■ EXERCISE
After locating the line that contains "R1: 6.8k (VS, W5) -> 100 (VS, W5)" in the following entries, reproduce it and each later line exactly, including the last.

■ DATA SHOWN
——

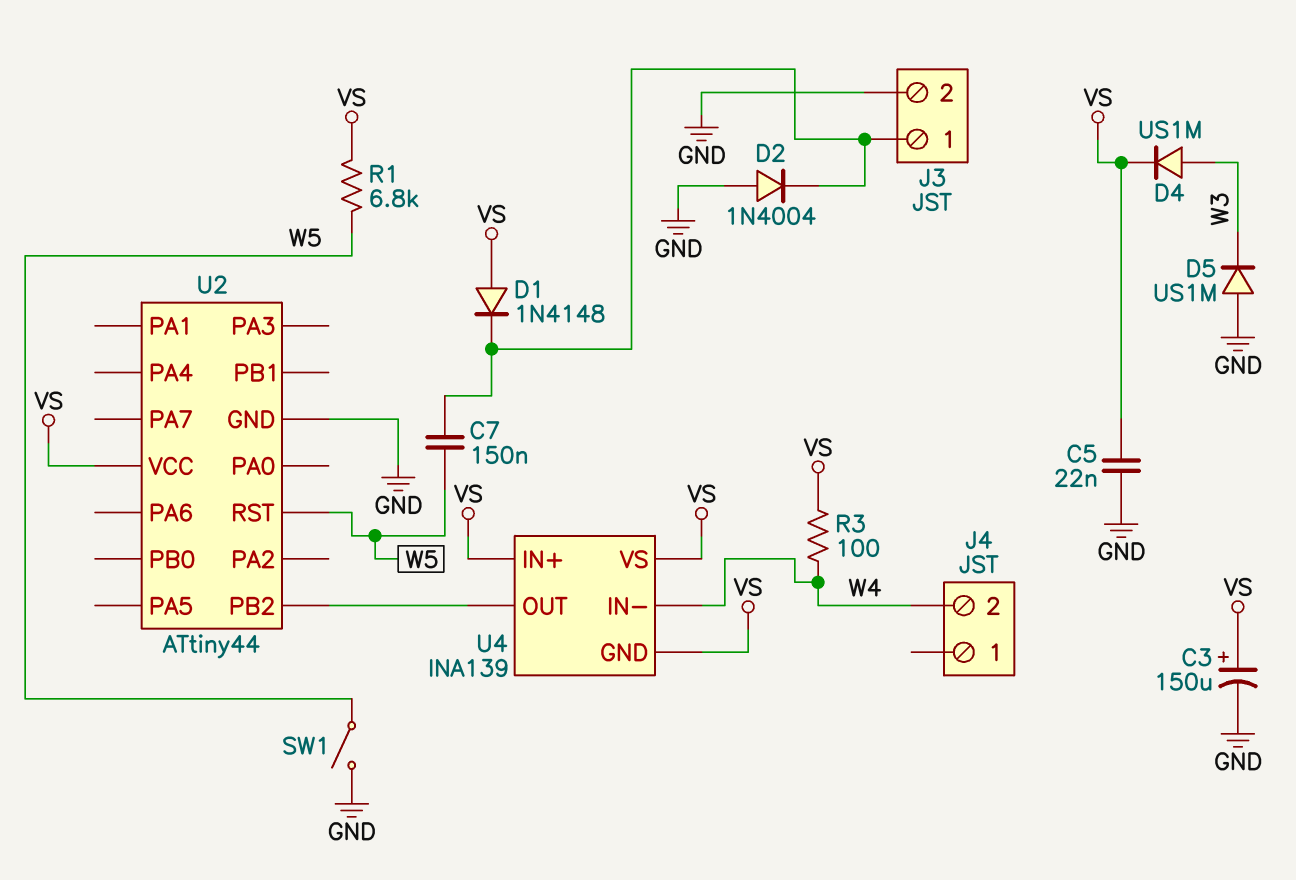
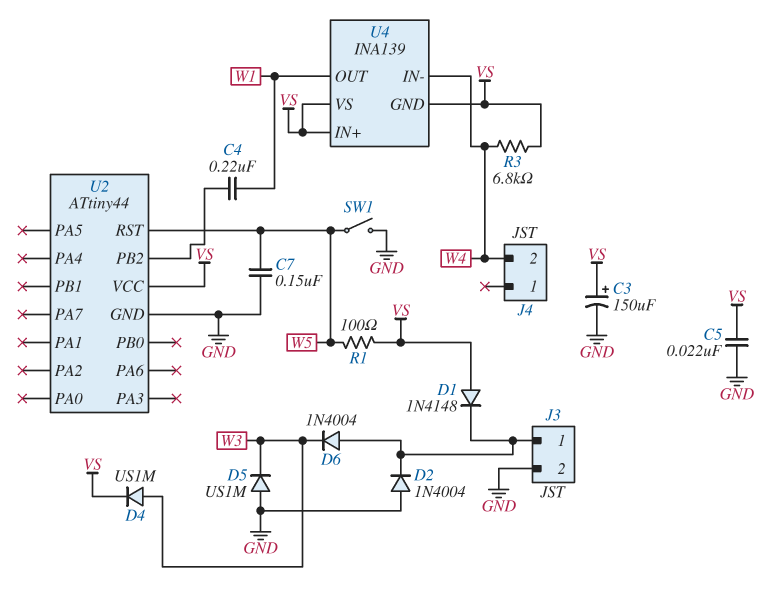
C4: none -> 220nF (U2/PB2, W1)
C7: 150nF (J3/1, W5) -> 150nF (GND, W5)
D6: none -> diode 1N4004 (A J3/1, K W3)
R1: 6.8k (VS, W5) -> 100 (VS, W5)
R3: 100 (VS, W4) -> 6.8k (VS, W4)
U4 pin OUT: U2/PB2 -> W1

——

■ WRITTEN REPLY
R1: 6.8k (VS, W5) -> 100 (VS, W5)
R3: 100 (VS, W4) -> 6.8k (VS, W4)
U4 pin OUT: U2/PB2 -> W1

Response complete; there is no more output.